Revision tracking records
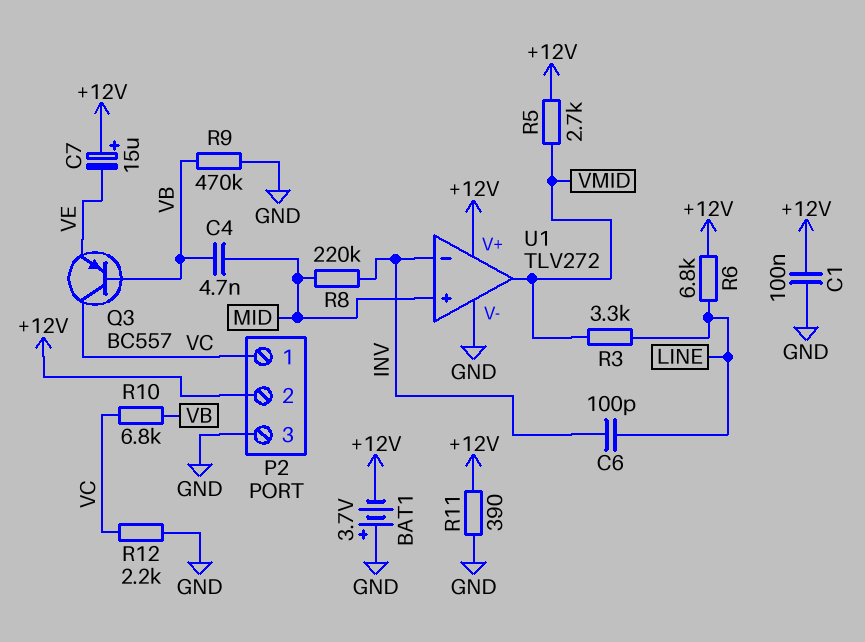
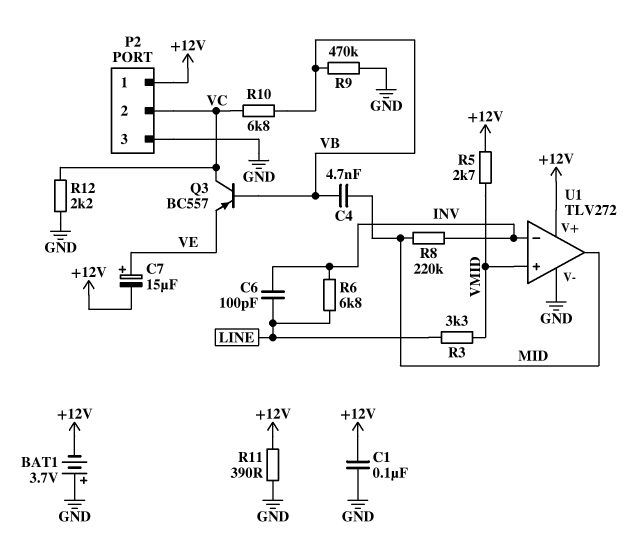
C7: 15uF (plus +12V, minus VE) -> 15uF (plus VE, minus +12V)
P2 pin 1: VC -> +12V
P2 pin 2: +12V -> VC
R6: 6.8k (+12V, LINE) -> 6.8k (INV, LINE)
U1 pin in+: MID -> VMID
U1 pin out: VMID -> MID

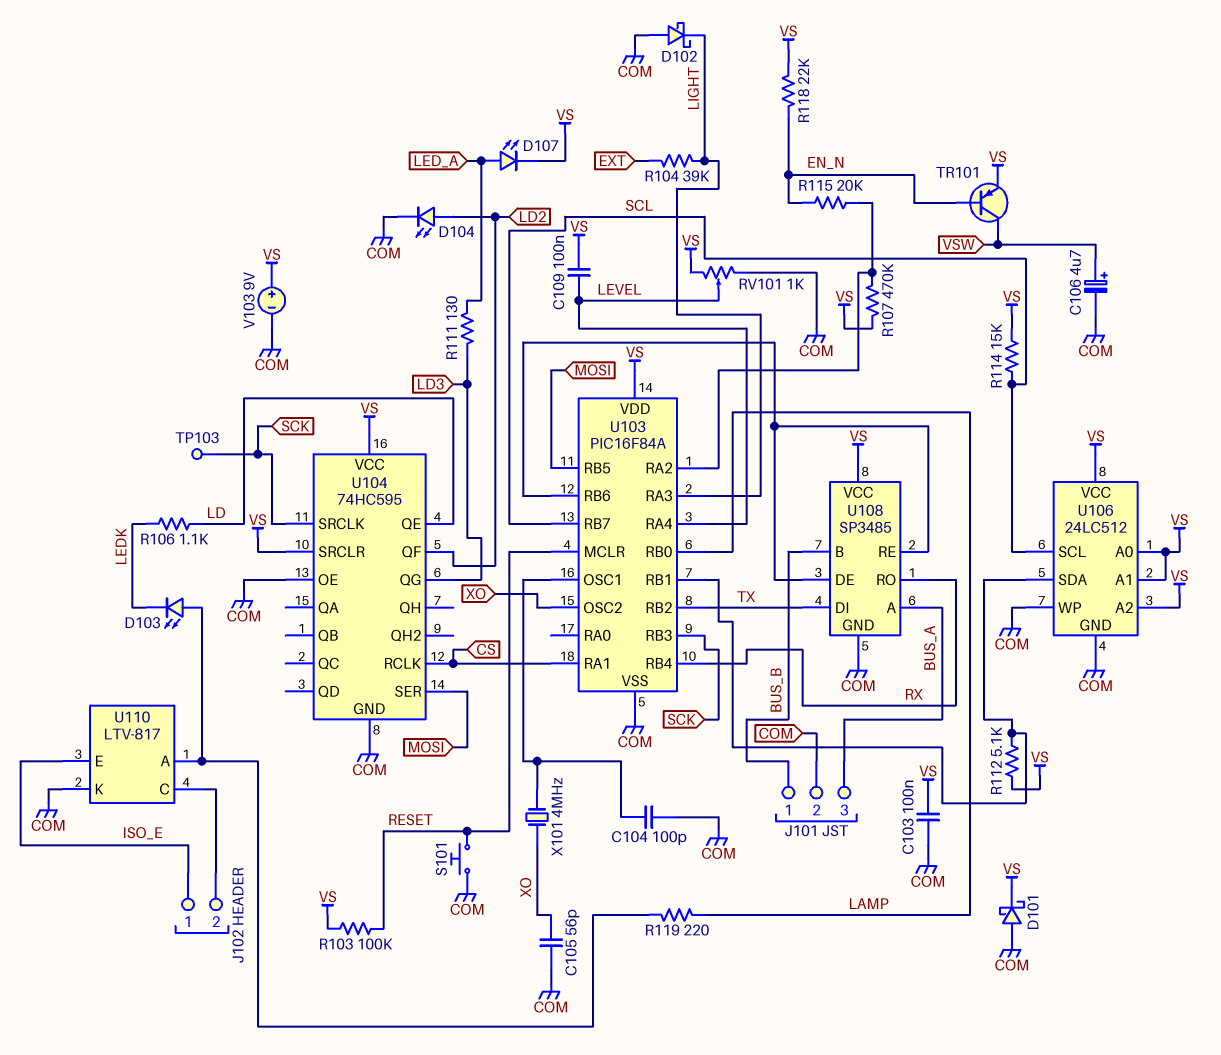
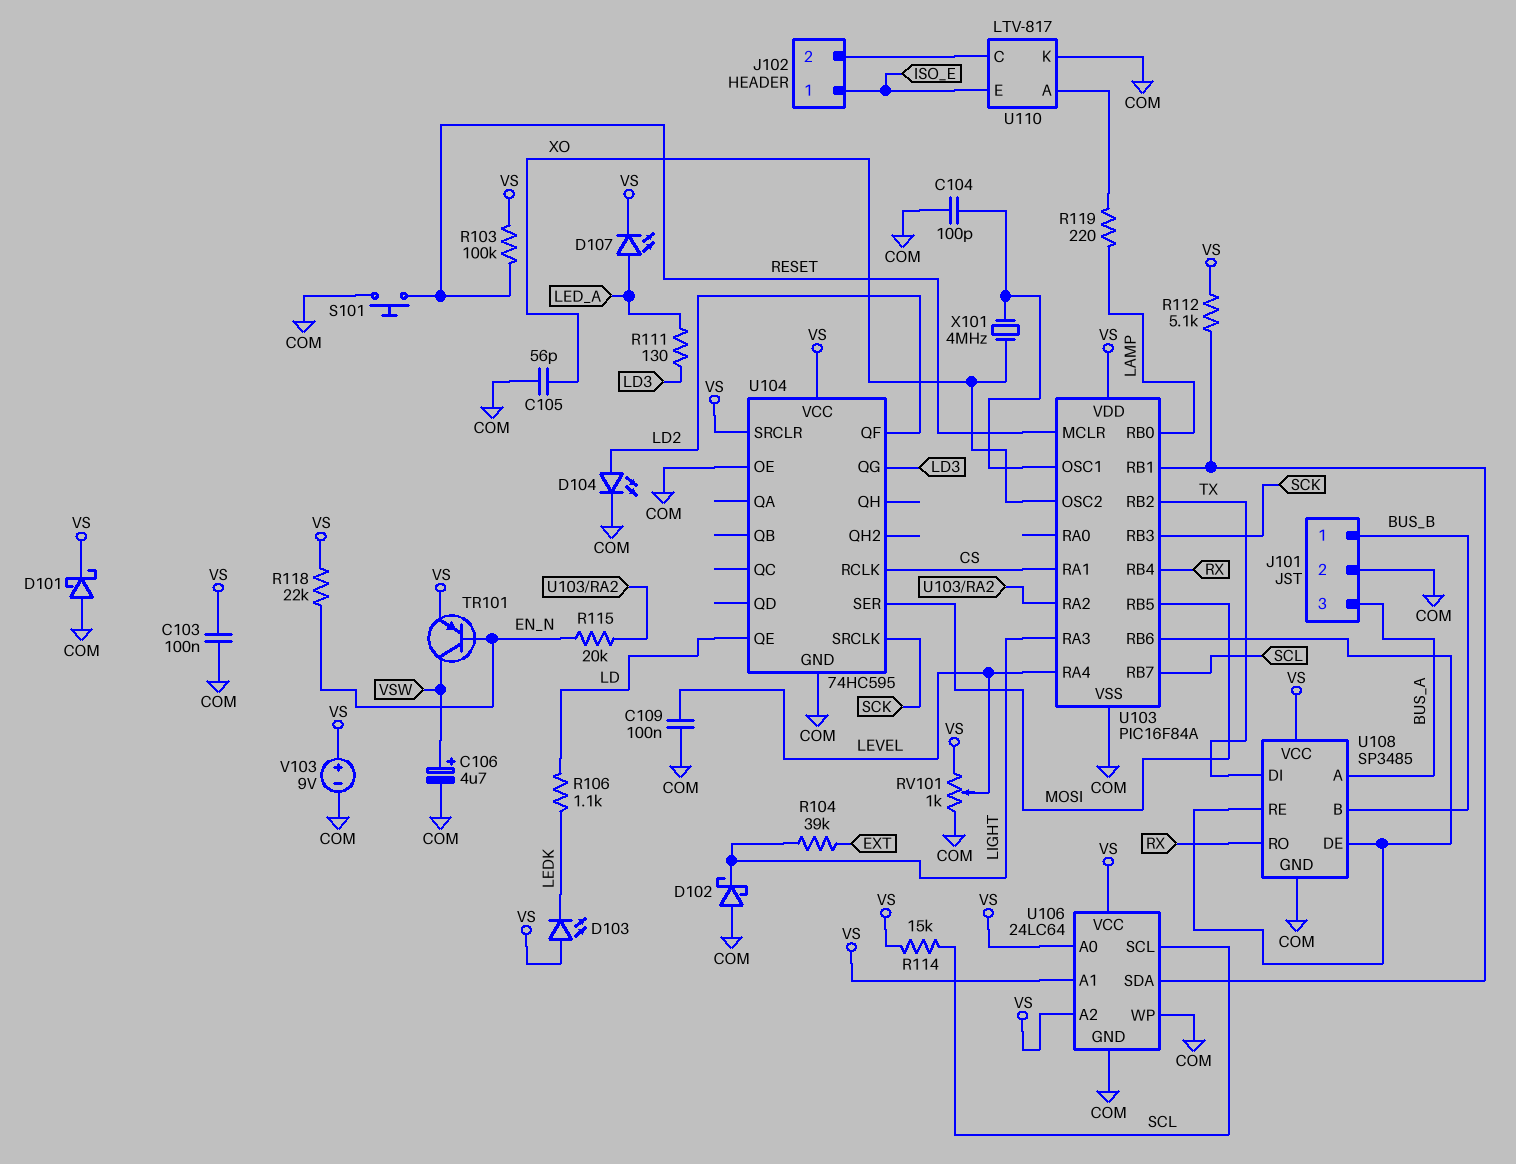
C109: 100nF (LEVEL, VS) -> 100nF (COM, LEVEL)
D103: LED (A U110/A, K LEDK) -> LED (A VS, K LEDK)
R107: 470k (U103/RA2, VS) -> none
TP103: test point (SCK) -> none
U106: 24LC512 -> 24LC64

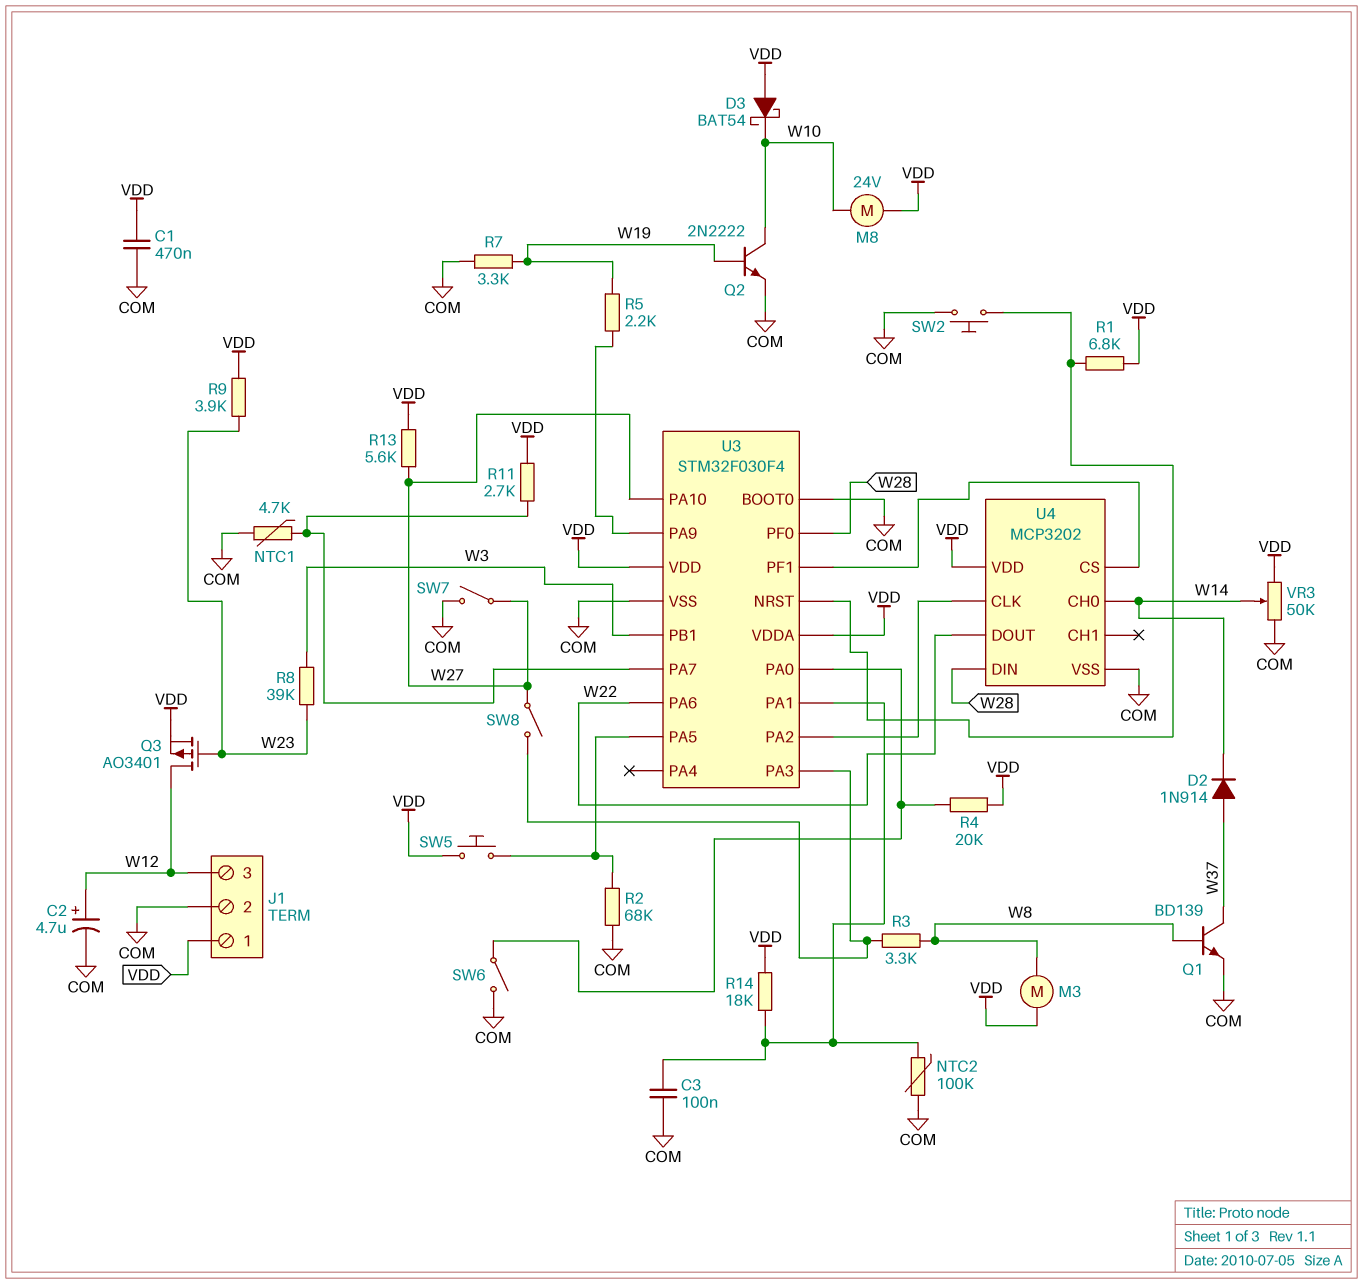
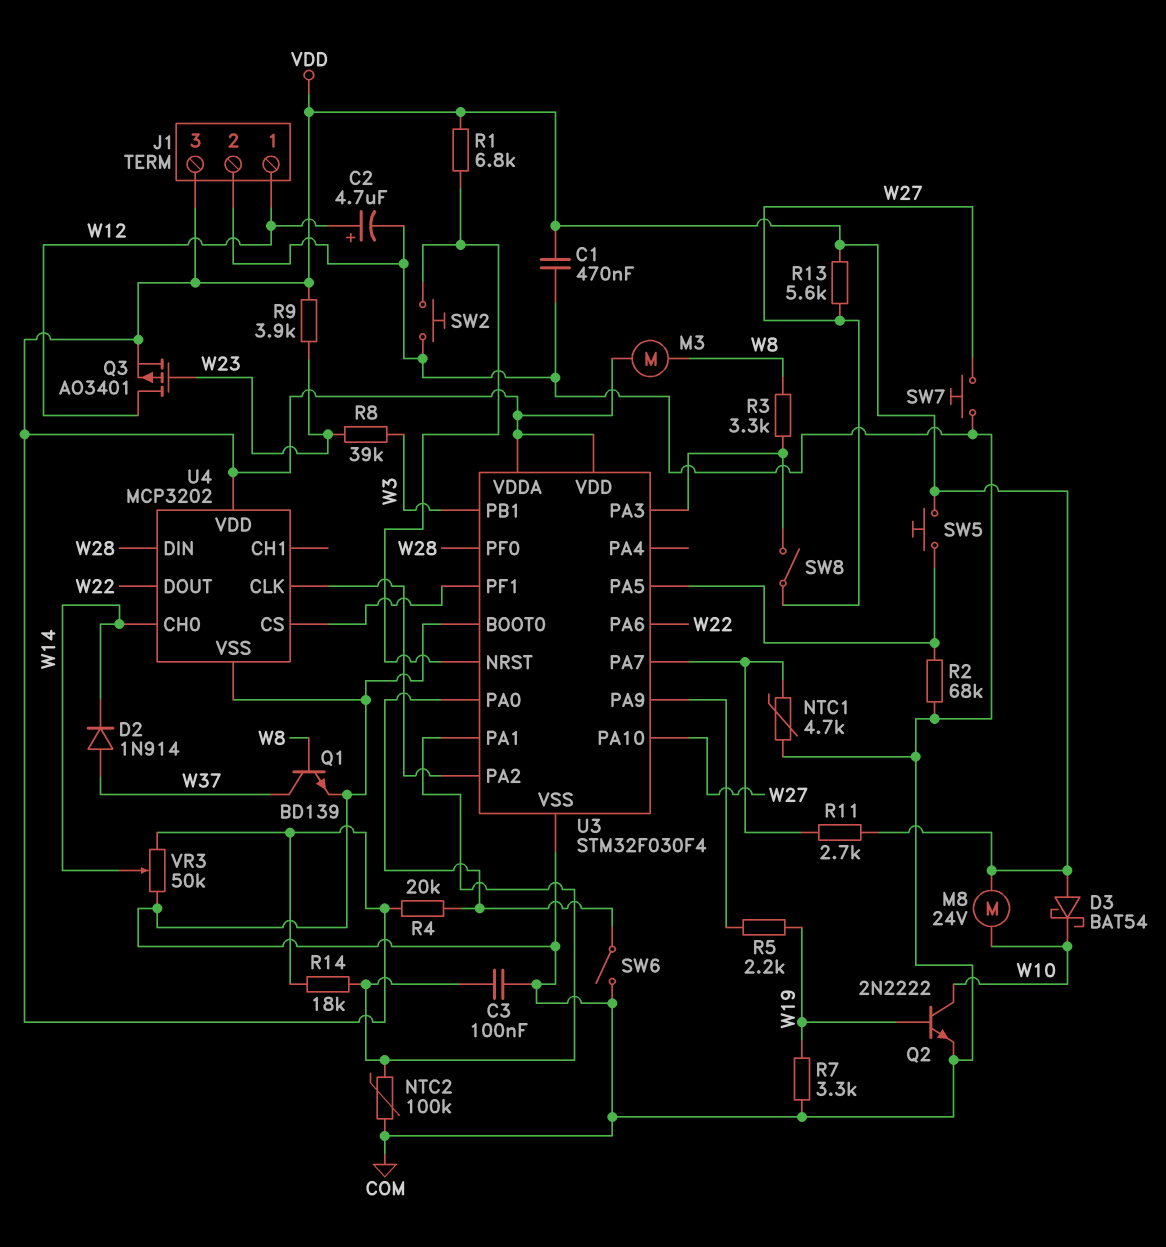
J1 pin 1: VDD -> W12
J1 pin 3: W12 -> VDD
SW7: switch (COM, W27) -> button (COM, W27)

* **WHAT TO DO**:
Please give the number of lines in the entries above that hold "none", with no other text.

* **EXERCISE RESPONSE**:
2